DATASET CONTENT:
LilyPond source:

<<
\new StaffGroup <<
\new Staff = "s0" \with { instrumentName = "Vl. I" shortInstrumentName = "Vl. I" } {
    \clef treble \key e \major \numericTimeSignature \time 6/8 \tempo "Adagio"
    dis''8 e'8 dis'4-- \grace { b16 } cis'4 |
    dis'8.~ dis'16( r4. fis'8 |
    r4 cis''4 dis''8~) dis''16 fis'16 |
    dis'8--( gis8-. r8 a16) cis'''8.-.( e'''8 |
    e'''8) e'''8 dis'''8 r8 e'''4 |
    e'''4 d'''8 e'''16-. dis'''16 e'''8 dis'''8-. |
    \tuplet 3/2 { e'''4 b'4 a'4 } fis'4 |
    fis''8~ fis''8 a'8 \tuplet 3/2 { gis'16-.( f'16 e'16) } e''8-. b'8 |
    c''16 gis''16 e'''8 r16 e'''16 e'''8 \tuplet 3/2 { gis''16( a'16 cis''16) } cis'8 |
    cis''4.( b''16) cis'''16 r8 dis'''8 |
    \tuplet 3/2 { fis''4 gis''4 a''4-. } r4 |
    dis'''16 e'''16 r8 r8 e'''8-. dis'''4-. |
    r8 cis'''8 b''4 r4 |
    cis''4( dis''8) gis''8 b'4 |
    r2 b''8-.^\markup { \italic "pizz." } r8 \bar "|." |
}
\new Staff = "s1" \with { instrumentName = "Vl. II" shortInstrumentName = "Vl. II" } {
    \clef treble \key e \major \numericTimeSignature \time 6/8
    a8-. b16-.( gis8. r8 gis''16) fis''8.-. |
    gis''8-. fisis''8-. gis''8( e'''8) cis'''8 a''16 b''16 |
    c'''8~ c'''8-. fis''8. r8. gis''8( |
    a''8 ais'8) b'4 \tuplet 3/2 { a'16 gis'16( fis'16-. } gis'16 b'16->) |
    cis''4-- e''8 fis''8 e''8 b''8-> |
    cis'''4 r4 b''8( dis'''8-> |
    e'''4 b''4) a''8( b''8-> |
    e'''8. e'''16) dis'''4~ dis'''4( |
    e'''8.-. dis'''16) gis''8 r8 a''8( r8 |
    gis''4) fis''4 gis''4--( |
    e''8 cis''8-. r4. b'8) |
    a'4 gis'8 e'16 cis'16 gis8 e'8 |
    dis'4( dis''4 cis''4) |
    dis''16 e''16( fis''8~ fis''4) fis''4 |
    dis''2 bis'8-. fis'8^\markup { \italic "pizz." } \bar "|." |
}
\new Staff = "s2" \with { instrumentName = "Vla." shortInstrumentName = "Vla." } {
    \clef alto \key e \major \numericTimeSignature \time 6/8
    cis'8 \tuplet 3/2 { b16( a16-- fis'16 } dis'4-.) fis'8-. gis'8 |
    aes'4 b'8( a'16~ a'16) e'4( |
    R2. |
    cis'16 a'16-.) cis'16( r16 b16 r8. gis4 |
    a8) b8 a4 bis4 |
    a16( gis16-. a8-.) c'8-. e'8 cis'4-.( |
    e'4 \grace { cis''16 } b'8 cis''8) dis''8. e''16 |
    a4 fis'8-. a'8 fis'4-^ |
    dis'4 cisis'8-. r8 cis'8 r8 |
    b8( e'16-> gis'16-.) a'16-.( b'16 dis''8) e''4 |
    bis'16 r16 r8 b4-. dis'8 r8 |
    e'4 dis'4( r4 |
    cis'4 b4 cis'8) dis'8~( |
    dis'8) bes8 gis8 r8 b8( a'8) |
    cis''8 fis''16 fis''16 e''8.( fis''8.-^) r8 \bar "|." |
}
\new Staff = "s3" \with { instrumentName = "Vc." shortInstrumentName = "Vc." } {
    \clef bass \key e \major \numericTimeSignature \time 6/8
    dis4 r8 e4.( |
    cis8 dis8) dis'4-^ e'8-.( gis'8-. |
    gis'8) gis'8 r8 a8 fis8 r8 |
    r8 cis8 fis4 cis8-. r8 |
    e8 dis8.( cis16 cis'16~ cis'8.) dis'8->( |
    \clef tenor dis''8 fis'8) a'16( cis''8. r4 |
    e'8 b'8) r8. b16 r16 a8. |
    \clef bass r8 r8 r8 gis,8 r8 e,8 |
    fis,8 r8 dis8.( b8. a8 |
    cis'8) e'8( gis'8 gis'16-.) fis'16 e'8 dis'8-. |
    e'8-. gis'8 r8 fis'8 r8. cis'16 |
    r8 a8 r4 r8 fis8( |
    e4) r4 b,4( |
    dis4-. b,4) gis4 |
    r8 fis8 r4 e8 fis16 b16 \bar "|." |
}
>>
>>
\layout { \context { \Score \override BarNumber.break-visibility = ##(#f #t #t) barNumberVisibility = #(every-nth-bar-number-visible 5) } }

THE EXERCISE:
Show every line of the records that contains the word "major".

IN RESPONSE:
    \clef treble \key e \major \numericTimeSignature \time 6/8 \tempo "Adagio"
    \clef treble \key e \major \numericTimeSignature \time 6/8
    \clef alto \key e \major \numericTimeSignature \time 6/8
    \clef bass \key e \major \numericTimeSignature \time 6/8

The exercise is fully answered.